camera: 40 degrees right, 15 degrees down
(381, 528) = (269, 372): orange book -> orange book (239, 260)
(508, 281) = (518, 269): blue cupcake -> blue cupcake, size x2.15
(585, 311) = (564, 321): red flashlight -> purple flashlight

**TASK BRIEF**
Each line above should be output exactly as written.

**RESULT FOR THIS EXERCISE**
camera: 40 degrees right, 15 degrees down
(381, 528) = (269, 372): orange book -> orange book (239, 260)
(508, 281) = (518, 269): blue cupcake -> blue cupcake, size x2.15
(585, 311) = (564, 321): red flashlight -> purple flashlight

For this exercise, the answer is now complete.